---------- Given information ----------
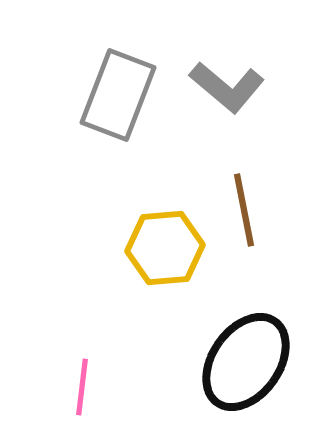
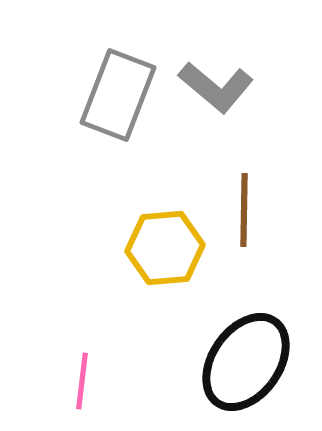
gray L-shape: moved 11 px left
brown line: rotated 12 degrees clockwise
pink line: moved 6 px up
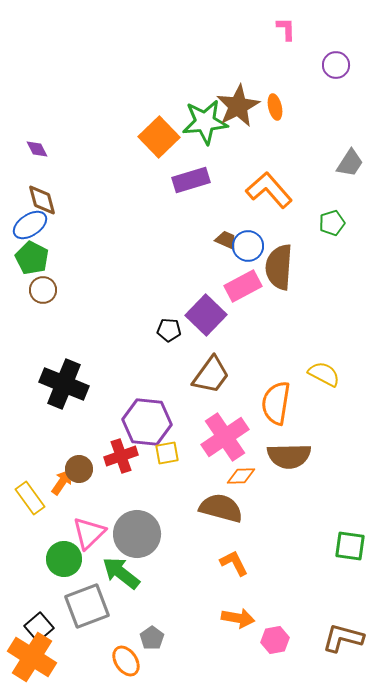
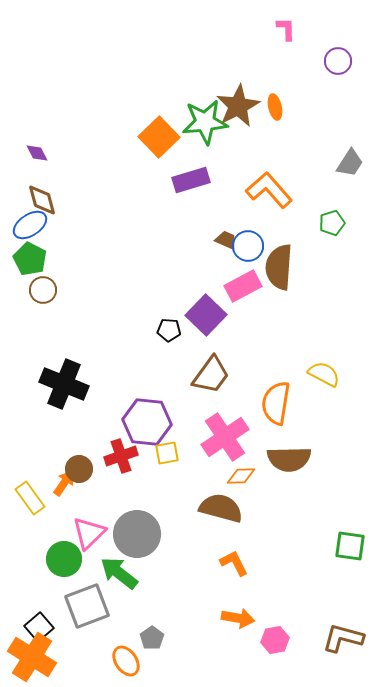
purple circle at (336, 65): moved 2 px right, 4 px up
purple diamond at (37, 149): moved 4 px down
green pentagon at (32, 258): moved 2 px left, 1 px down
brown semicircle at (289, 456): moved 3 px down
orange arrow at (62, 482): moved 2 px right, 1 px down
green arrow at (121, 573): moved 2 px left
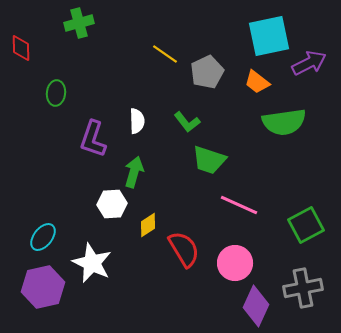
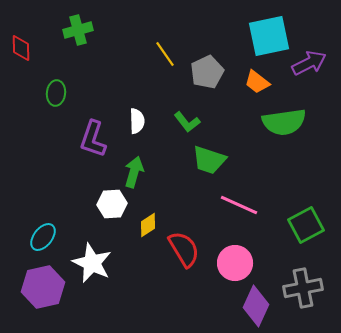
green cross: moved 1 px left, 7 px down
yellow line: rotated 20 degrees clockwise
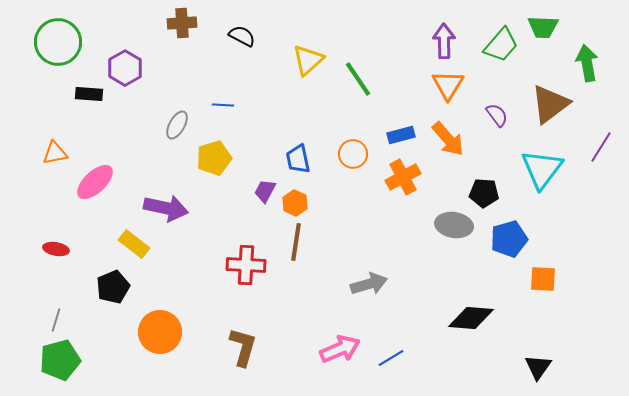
----------
Task description
An answer that restates all the entries exactly and drops the images is what is needed.

Answer box
gray L-shape: moved 11 px left
brown line: rotated 12 degrees clockwise
pink line: moved 6 px up
purple circle at (336, 65): moved 2 px right, 4 px up
purple diamond at (37, 149): moved 4 px down
green pentagon at (32, 258): moved 2 px left, 1 px down
brown semicircle at (289, 456): moved 3 px down
orange arrow at (62, 482): moved 2 px right, 1 px down
green arrow at (121, 573): moved 2 px left
green cross: moved 1 px left, 7 px down
yellow line: rotated 20 degrees clockwise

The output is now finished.